(Stored entries)

______

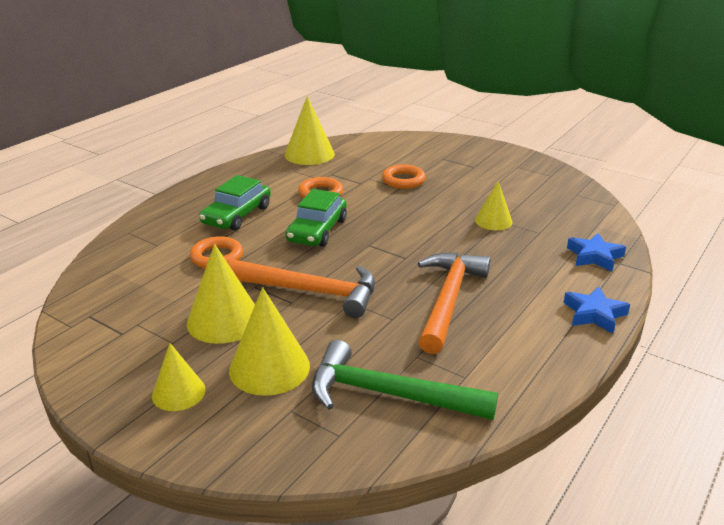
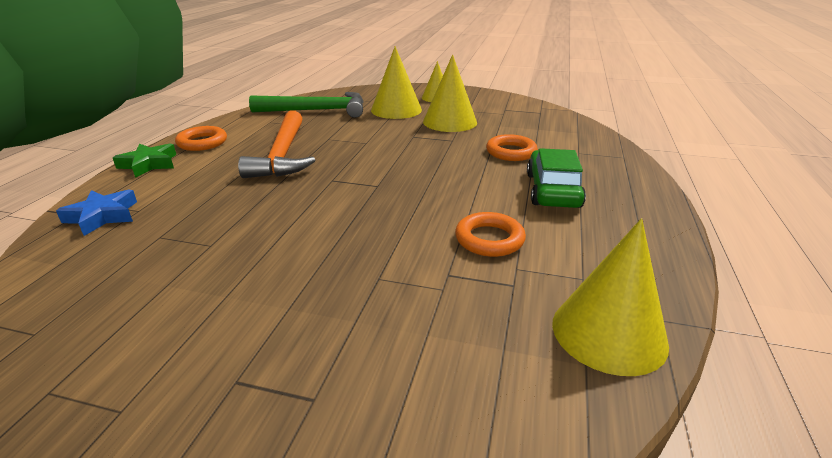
camera: 160 degrees right, 0 degrees up
(311, 292) = (403, 143): orange hammer -> none
(317, 230) = (444, 190): green car -> none
(403, 180) = (378, 297): orange ring -> orange ring (202, 142)
(493, 221) = (221, 242): yellow cone -> none
(594, 314) = (149, 164): blue star -> green star

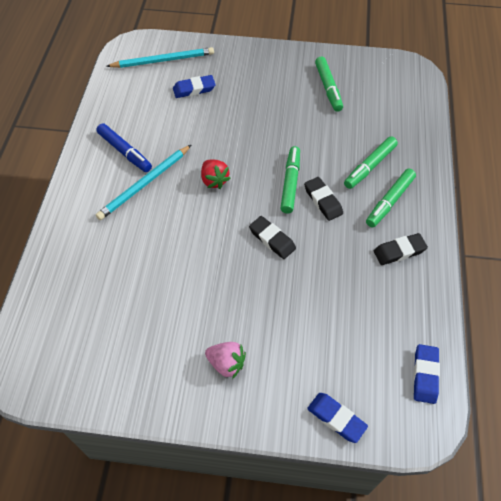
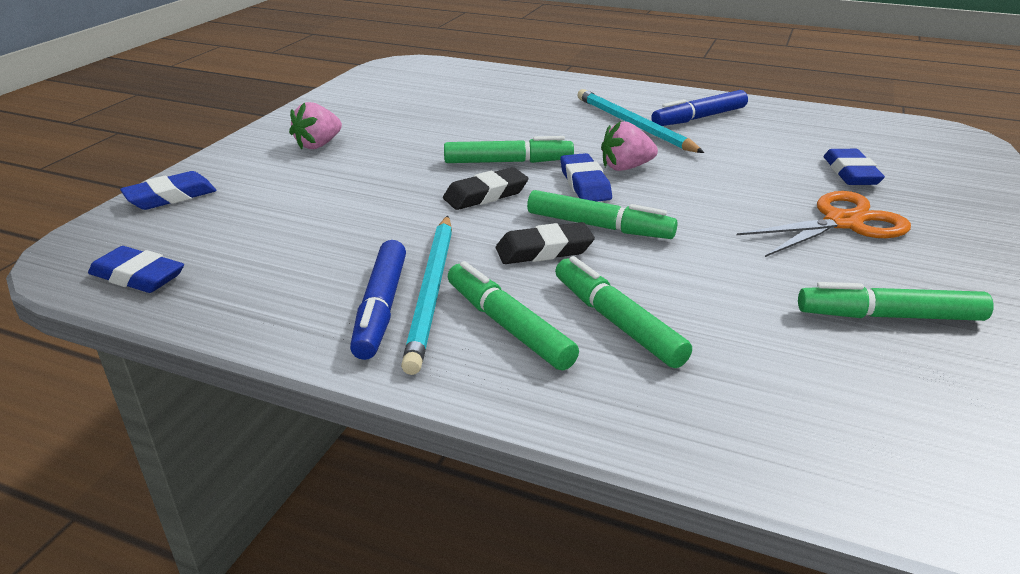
camera: 105 degrees right, 25 degrees down
(163, 60) = (926, 156): turquoise pencil -> turquoise pencil (432, 292)
(214, 180) = (625, 167): red strawberry -> pink strawberry
(223, 239) = (508, 162): none -> green marker
(242, 196) = (585, 184): none -> blue eraser
(253, 96) = (842, 222): none -> orange scissors
(399, 251) = (381, 308): black eraser -> blue marker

______

=== WORK REQUEST ===
Among the records, find every line holding the word "blue" and copy it.

=== TASK OUTPUT ===
(594, 314) = (149, 164): blue star -> green star
(242, 196) = (585, 184): none -> blue eraser
(399, 251) = (381, 308): black eraser -> blue marker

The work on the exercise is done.